THE RECORDS:

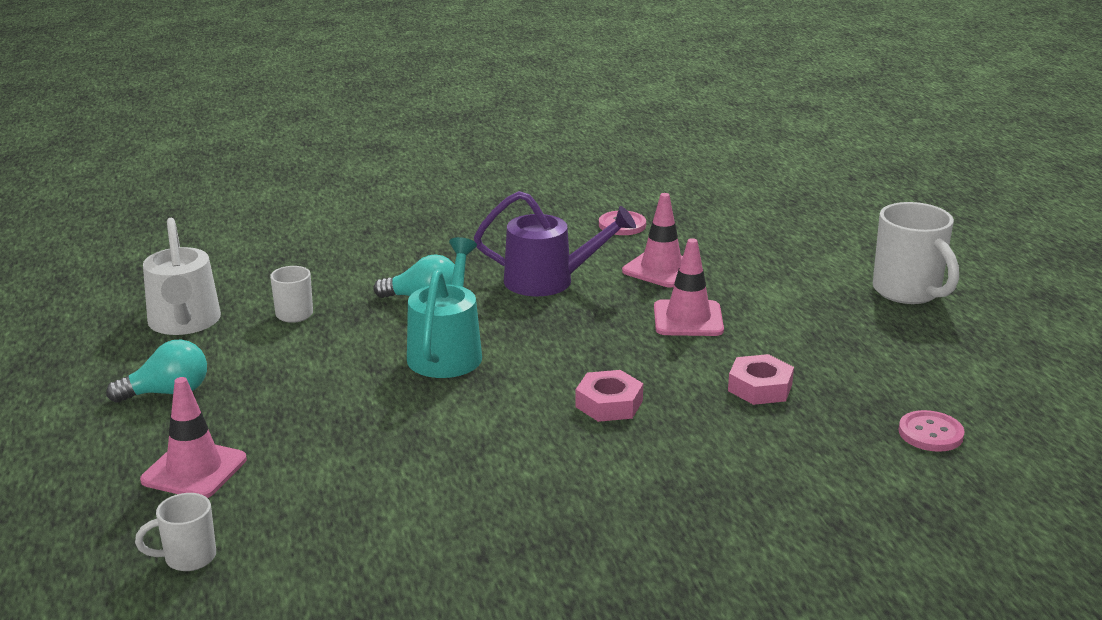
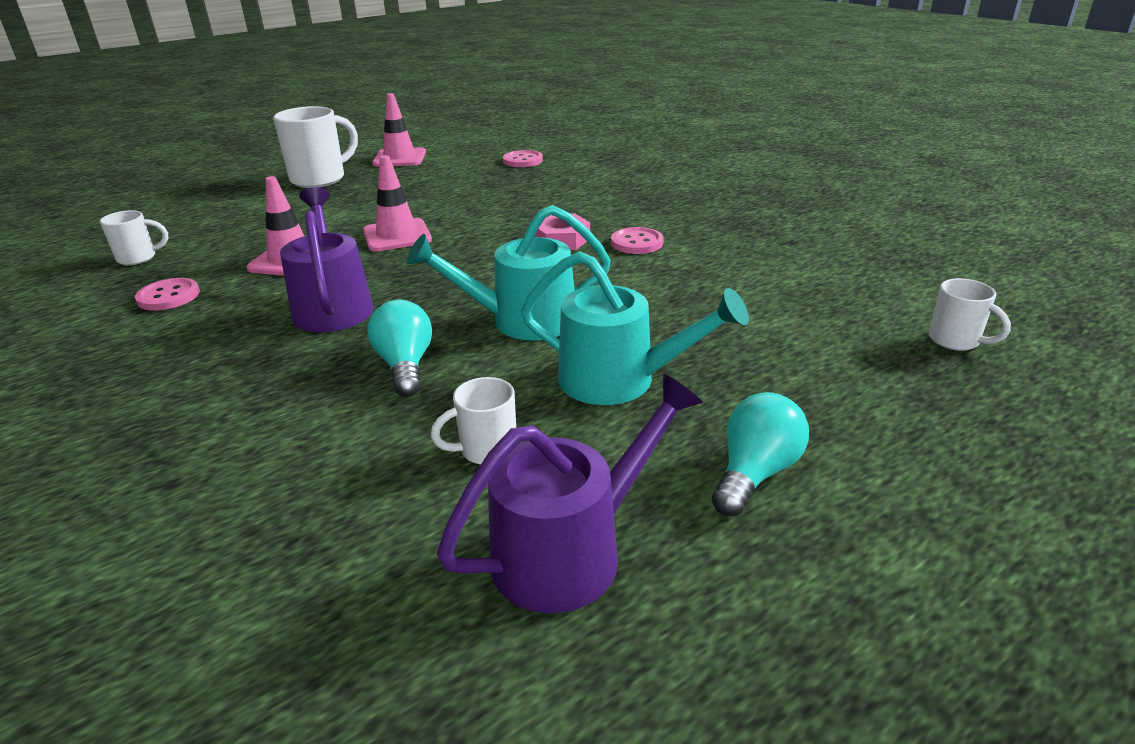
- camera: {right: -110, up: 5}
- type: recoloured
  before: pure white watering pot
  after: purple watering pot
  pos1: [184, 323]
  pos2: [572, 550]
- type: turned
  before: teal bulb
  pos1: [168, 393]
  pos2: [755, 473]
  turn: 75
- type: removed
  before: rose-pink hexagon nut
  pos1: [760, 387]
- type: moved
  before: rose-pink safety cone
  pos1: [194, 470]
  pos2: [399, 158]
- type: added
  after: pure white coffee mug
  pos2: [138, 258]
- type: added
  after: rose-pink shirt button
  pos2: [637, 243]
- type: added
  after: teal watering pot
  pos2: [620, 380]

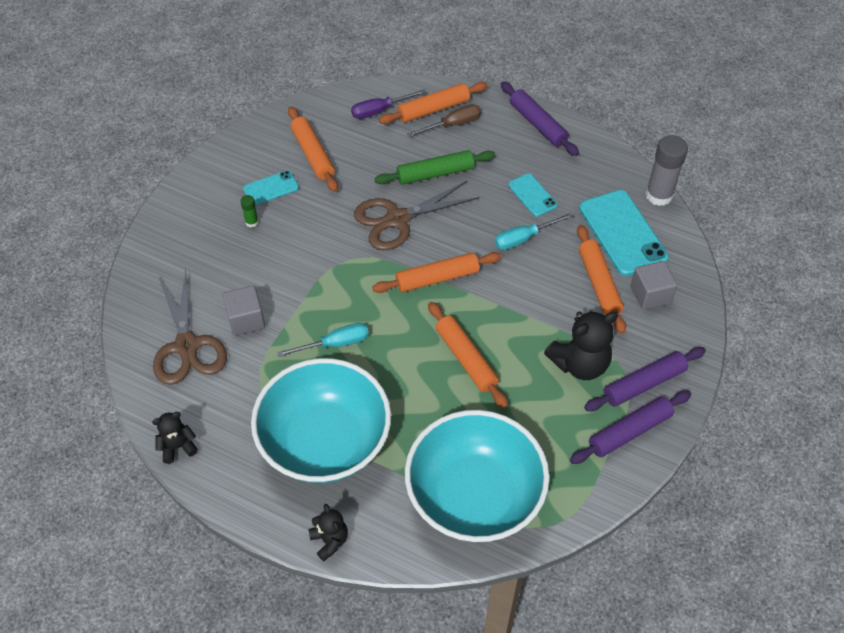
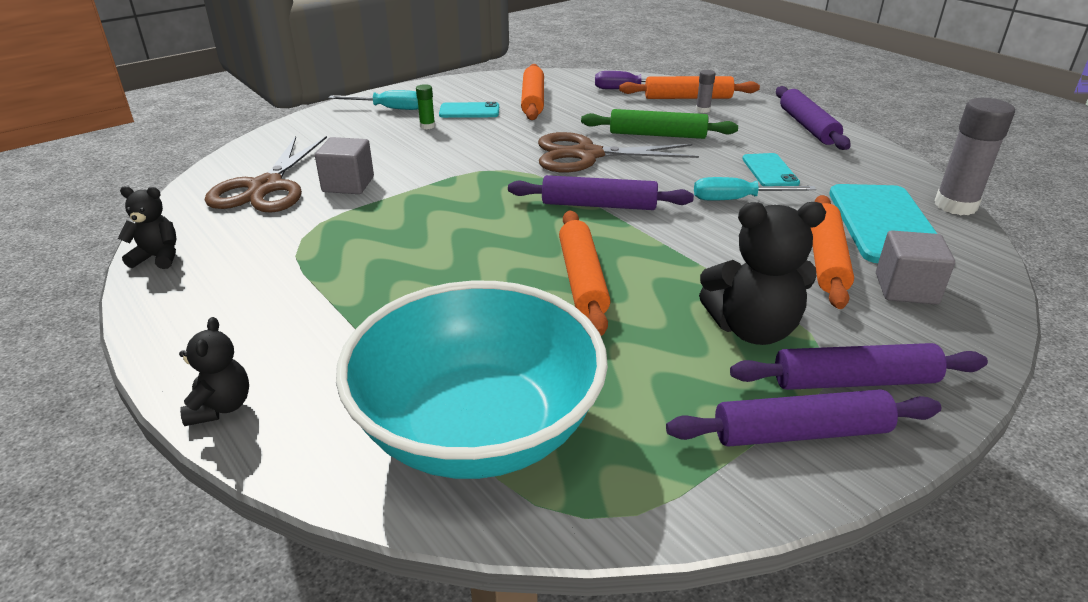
- camera: {right: 25, up: -20}
- type: replaced
  before: russet hand screwdriver
  after: ash-grey glue
  pos1: [453, 125]
  pos2: [702, 110]
- type: recoloured
  before: orange-coloured dough roller
  after: purple dough roller
  pos1: [437, 278]
  pos2: [599, 205]
- type: moved
  before: teal hand screwdriver
  pos1: [335, 344]
  pos2: [388, 108]
- type: removed
  before: teal bowl
  pos1: [325, 441]

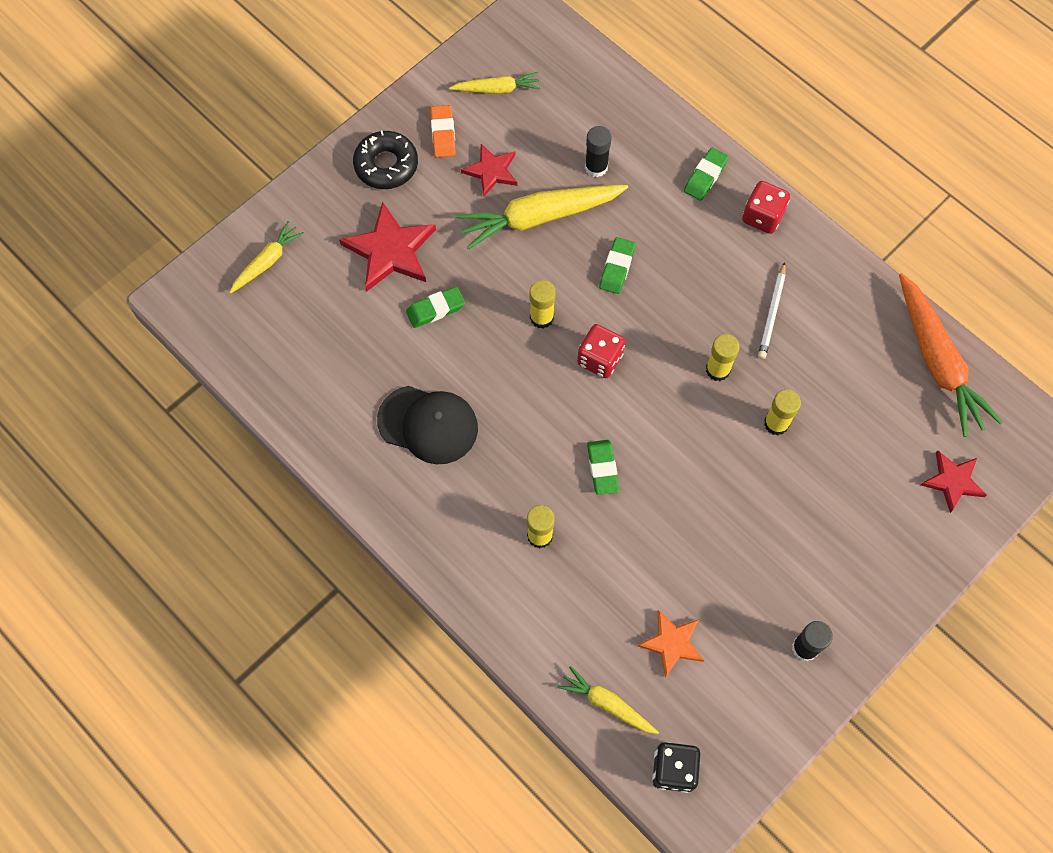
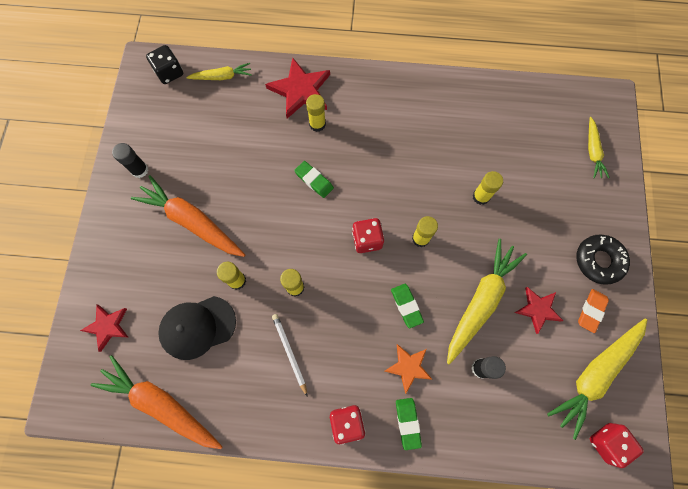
- camera: {right: 140, up: 5}
- type: resized
  before: bright yellow toy carrot
  pos1: [497, 89]
  pos2: [594, 374]
  scale: 1.84
- type: turned
  before: orange-coloured pencil eraser
  pos1: [443, 134]
  pos2: [591, 311]
  turn: 75
- type: moved
  before: red star shape
  pos1: [390, 250]
  pos2: [300, 90]
- type: replaced
  before: green pencil eraser
  after: bright yellow glue
  pos1: [435, 309]
  pos2: [481, 196]
- type: moved
  before: black cap
  pos1: [428, 424]
  pos2: [197, 327]
- type: moved
  before: orange-coloured star shape
  pos1: [672, 643]
  pos2: [408, 367]
- type: added
  after: orange-coloured toy carrot
  pos2: [192, 221]
- type: added
  after: red dice
  pos2: [606, 442]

WHAT TO DO:
Nothing except the lines from the one containing "pos2: [399, 158]" through the one containing "pos2: [702, 110]" should appear in the answer, exactly as above and without pictures.

SOLVED PROBLEM:
  pos2: [399, 158]
- type: added
  after: pure white coffee mug
  pos2: [138, 258]
- type: added
  after: rose-pink shirt button
  pos2: [637, 243]
- type: added
  after: teal watering pot
  pos2: [620, 380]

- camera: {right: 25, up: -20}
- type: replaced
  before: russet hand screwdriver
  after: ash-grey glue
  pos1: [453, 125]
  pos2: [702, 110]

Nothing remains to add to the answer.